» **SUPPLIED MATERIAL**:
-- START --

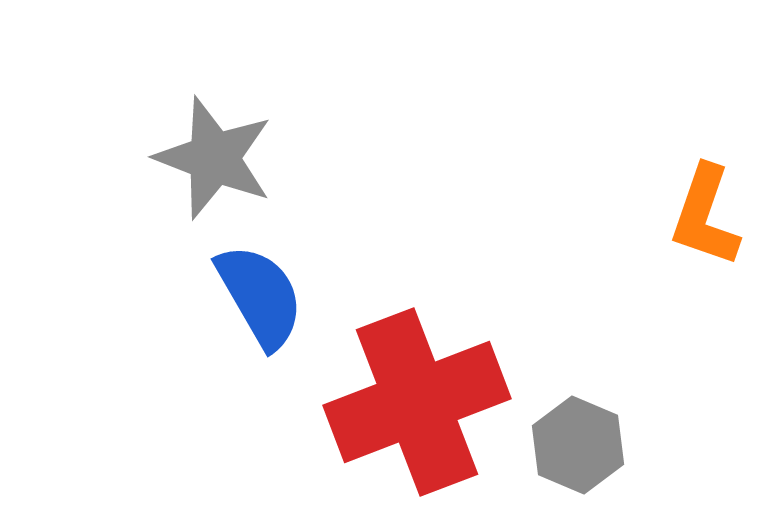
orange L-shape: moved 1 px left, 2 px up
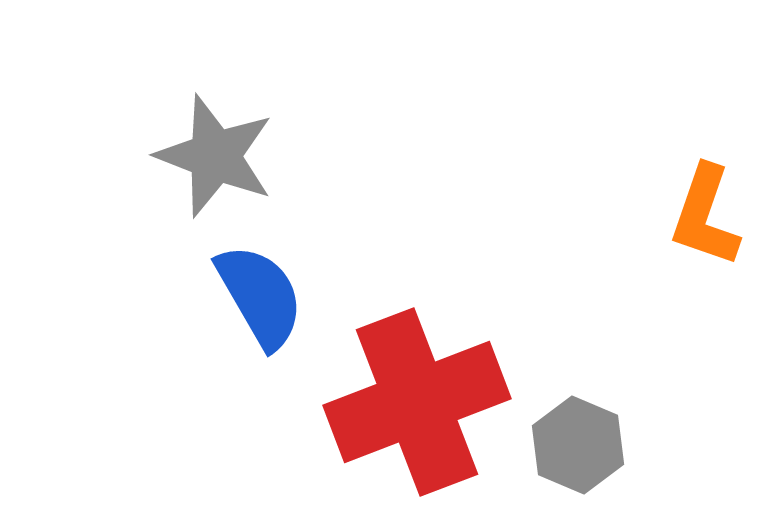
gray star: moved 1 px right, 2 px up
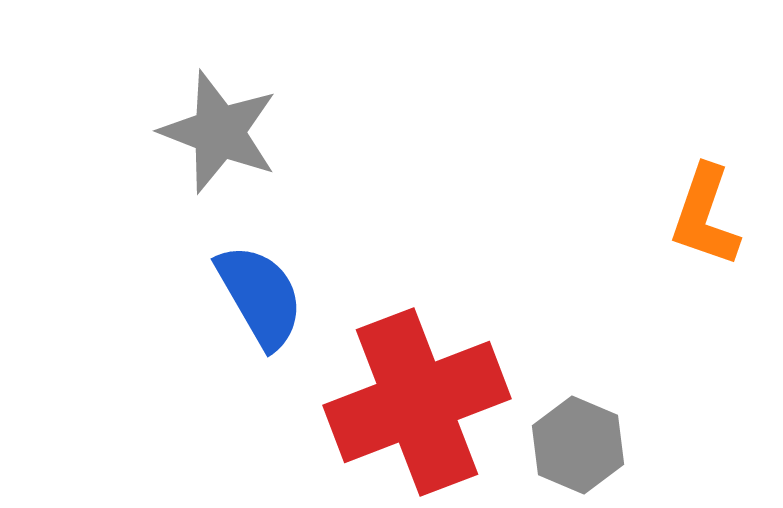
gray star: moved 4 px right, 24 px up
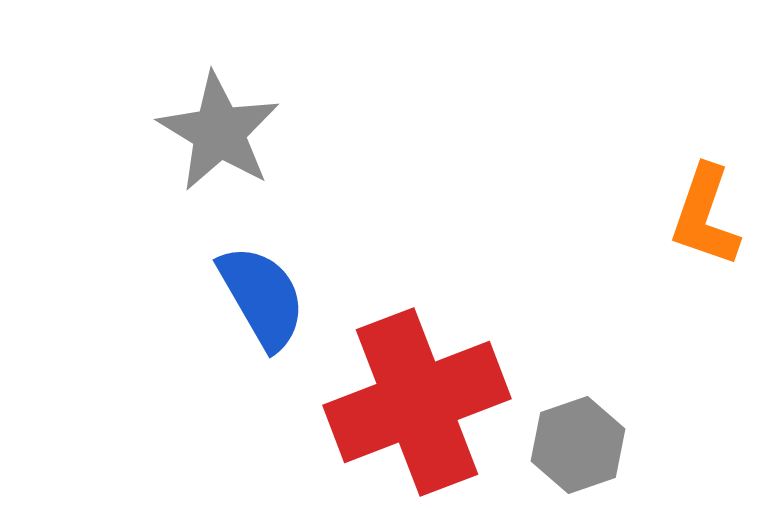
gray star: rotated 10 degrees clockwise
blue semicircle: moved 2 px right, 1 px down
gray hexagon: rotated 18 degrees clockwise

-- END --
-- START --

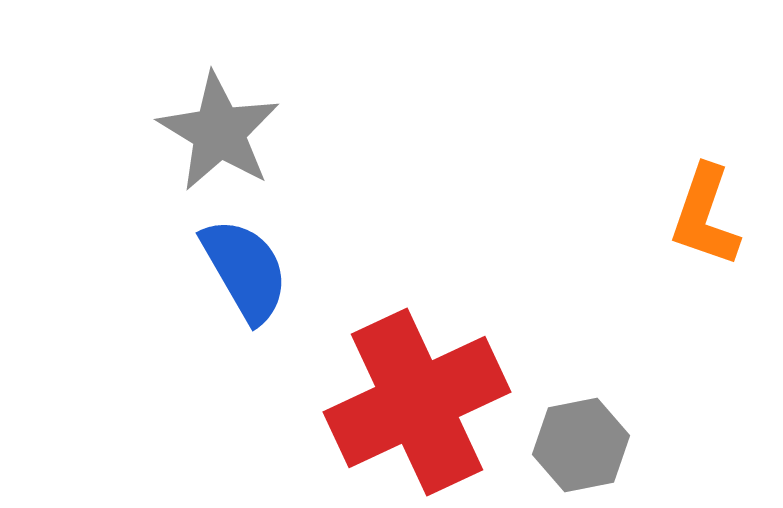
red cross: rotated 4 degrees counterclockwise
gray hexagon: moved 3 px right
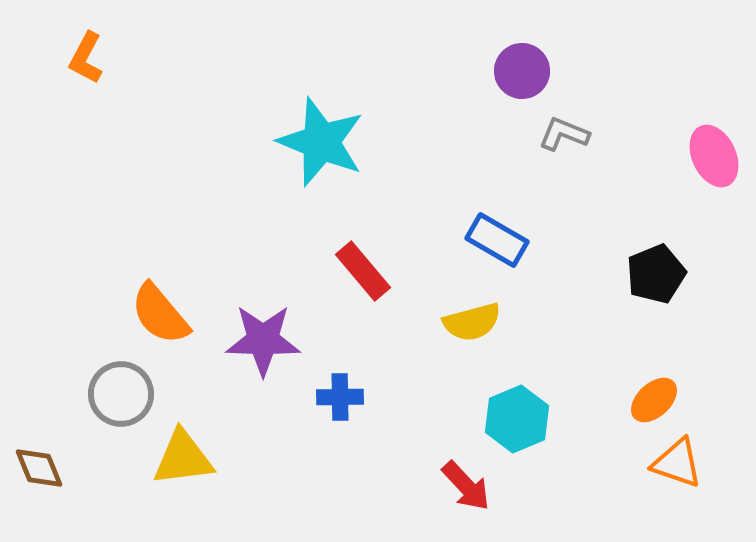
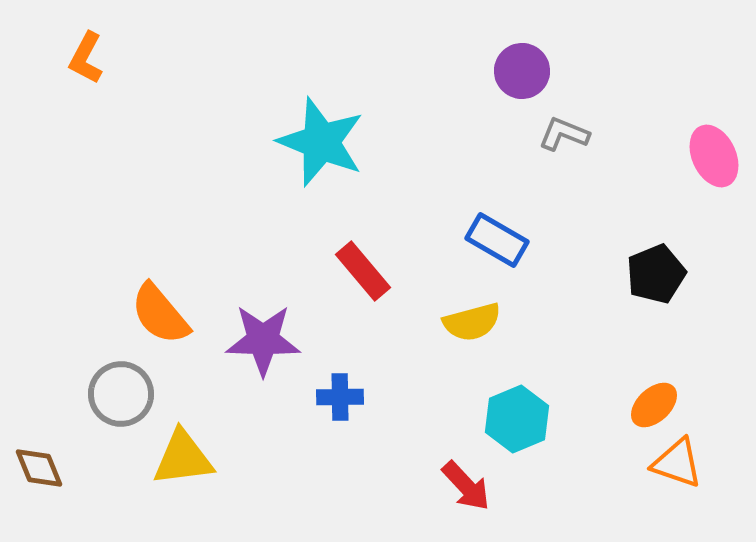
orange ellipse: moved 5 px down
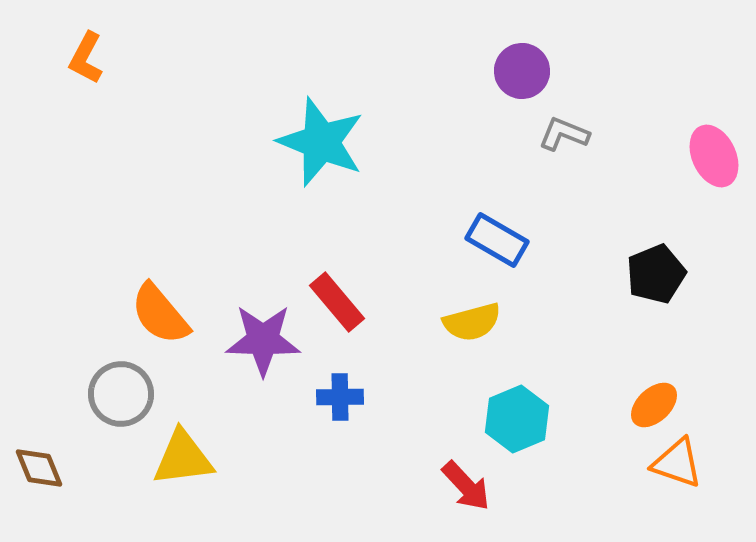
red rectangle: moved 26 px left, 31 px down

-- END --

In the part of the material that opens with the line containing "orange L-shape: moved 1 px left, 2 px up" and closes with the line containing "gray star: moved 4 px right, 24 px up", replace "moved" with "shifted" and write those lines out again with nothing else changed. Leave the pictures out of your answer.

» **ANSWER TO THE PROBLEM**:
orange L-shape: shifted 1 px left, 2 px up
gray star: shifted 1 px right, 2 px up
gray star: shifted 4 px right, 24 px up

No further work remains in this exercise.